Exercise material
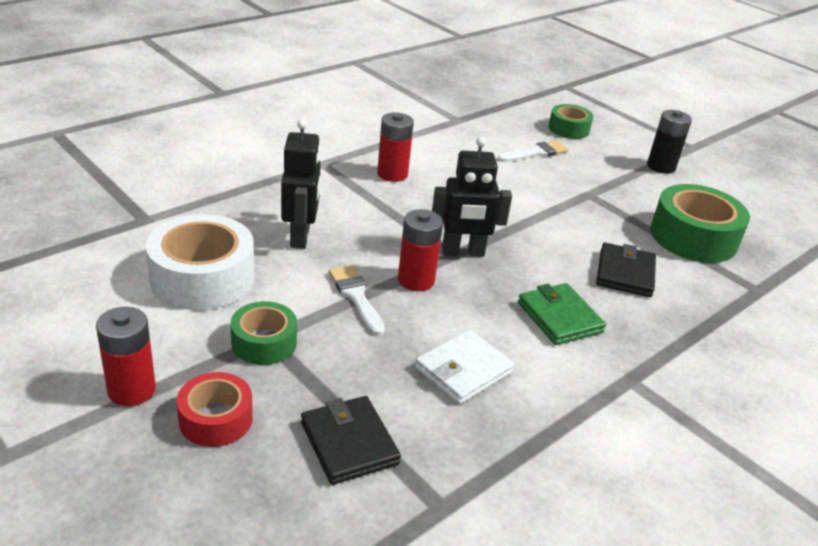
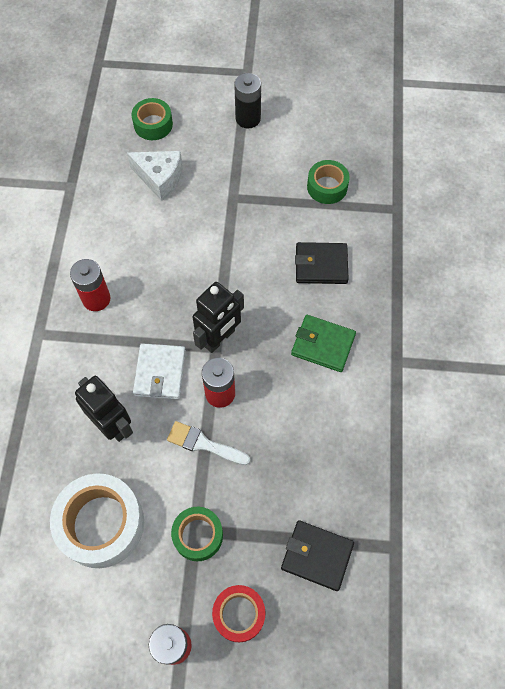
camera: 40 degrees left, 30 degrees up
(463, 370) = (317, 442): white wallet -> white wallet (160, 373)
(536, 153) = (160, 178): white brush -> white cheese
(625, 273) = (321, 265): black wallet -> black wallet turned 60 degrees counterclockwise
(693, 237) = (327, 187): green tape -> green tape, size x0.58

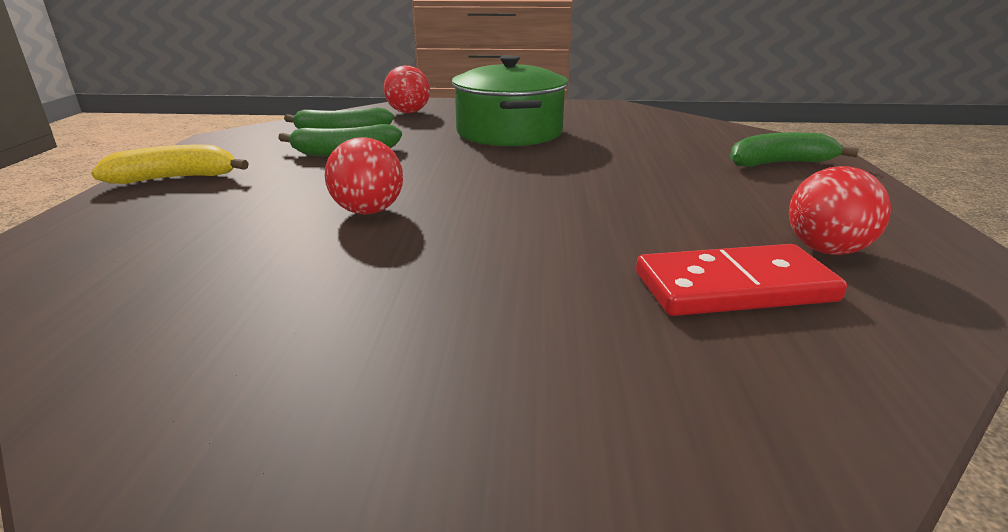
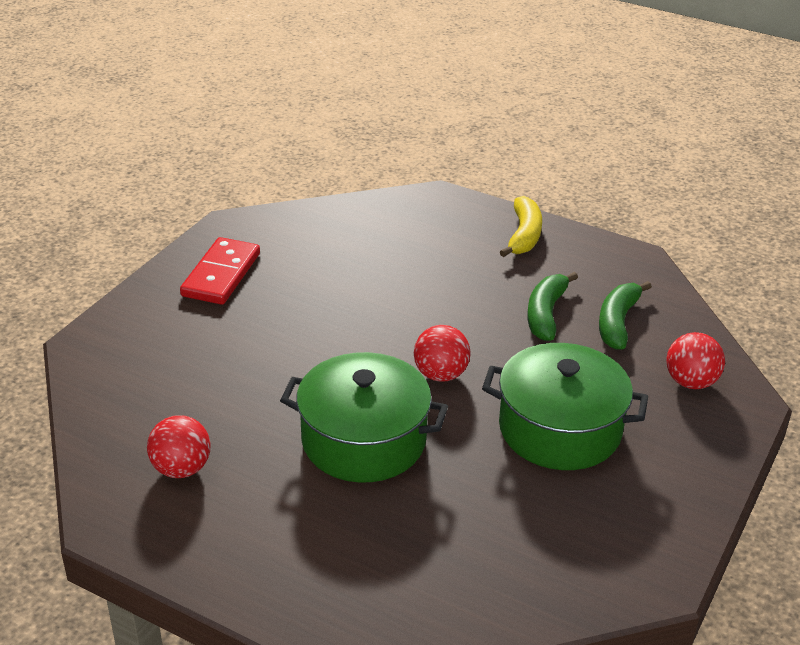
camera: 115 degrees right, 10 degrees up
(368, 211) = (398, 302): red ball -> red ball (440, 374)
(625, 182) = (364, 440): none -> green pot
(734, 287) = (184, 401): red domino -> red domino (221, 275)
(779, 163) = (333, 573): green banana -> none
---
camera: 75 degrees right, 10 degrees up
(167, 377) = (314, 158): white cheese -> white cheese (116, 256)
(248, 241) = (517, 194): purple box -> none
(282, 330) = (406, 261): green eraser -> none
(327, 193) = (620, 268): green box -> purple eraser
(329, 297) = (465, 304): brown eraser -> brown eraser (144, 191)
...
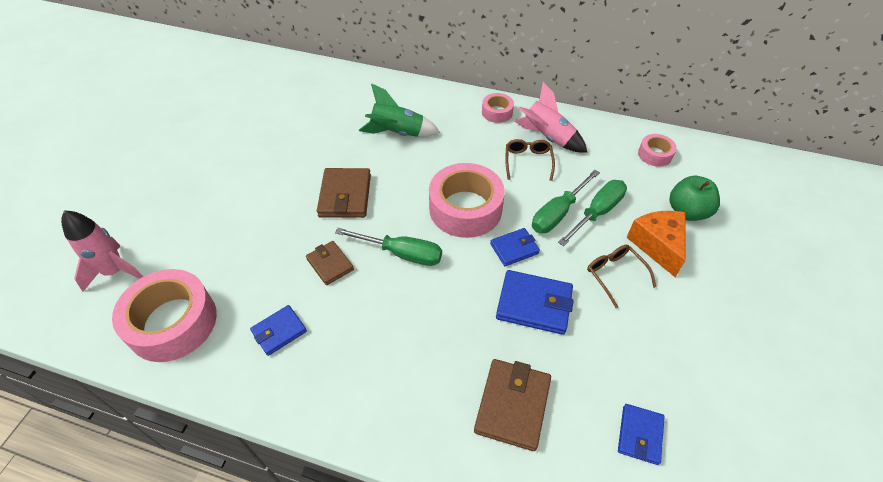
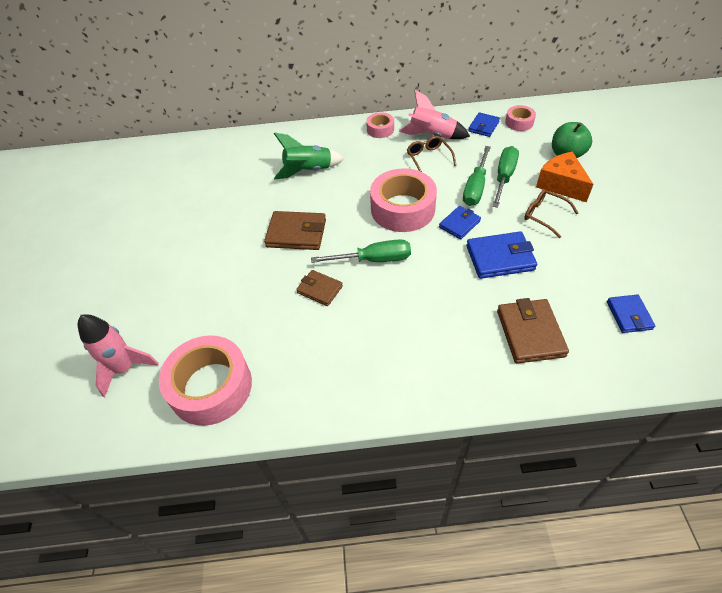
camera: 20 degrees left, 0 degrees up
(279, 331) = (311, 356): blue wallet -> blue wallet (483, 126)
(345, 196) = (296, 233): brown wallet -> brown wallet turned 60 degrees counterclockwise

Problem to work on
Of the lines above, output exactly those from the line bearing "(368, 211) = (398, 302): red" through the line bearing "(779, 163) = (333, 573): green banana -> none", inclusive.

Solution
(368, 211) = (398, 302): red ball -> red ball (440, 374)
(625, 182) = (364, 440): none -> green pot
(734, 287) = (184, 401): red domino -> red domino (221, 275)
(779, 163) = (333, 573): green banana -> none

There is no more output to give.